§ Extracted records
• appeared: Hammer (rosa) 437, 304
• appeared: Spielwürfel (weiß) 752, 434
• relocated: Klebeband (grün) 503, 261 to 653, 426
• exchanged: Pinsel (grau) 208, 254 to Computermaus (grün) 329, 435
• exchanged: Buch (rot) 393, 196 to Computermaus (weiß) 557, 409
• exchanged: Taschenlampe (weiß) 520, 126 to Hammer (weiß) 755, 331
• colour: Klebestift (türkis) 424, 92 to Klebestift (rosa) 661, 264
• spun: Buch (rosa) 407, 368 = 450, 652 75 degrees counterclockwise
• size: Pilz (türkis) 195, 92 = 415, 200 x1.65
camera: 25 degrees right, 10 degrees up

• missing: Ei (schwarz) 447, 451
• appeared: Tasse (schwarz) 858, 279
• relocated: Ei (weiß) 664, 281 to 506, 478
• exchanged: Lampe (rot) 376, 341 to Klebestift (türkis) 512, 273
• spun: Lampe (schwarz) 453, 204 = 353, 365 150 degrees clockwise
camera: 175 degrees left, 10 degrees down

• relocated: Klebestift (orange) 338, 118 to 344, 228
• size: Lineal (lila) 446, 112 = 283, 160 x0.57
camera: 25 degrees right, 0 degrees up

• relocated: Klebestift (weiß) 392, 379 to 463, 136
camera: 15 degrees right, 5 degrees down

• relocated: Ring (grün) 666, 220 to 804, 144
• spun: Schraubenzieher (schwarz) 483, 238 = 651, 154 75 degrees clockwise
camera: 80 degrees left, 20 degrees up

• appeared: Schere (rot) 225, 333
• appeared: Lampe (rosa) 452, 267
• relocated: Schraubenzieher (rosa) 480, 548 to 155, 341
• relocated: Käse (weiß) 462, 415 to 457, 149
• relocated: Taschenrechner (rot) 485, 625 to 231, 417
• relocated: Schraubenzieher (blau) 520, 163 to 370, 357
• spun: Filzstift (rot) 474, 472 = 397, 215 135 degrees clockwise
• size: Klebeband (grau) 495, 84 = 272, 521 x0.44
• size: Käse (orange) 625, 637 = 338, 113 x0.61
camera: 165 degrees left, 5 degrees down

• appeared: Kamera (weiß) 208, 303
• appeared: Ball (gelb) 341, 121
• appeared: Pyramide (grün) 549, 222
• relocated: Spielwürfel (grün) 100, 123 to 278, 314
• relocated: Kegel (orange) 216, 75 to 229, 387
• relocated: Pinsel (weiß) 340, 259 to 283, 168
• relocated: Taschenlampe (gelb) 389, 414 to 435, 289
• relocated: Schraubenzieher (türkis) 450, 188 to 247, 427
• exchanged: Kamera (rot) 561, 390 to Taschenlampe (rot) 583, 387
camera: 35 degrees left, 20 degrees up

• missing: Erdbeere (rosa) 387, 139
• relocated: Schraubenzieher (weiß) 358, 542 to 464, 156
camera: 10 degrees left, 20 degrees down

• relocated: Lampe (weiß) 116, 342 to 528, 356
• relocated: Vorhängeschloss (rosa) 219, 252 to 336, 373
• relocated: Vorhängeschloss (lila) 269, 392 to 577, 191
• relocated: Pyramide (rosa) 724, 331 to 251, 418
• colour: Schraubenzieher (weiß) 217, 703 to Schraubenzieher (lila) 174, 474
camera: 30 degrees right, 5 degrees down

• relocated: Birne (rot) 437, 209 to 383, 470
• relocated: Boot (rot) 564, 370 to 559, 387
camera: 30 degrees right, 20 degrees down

§ About this exercise
Scan the data above; copy every line where "Buch" appears.

§ Exercise answer
• exchanged: Buch (rot) 393, 196 to Computermaus (weiß) 557, 409
• spun: Buch (rosa) 407, 368 = 450, 652 75 degrees counterclockwise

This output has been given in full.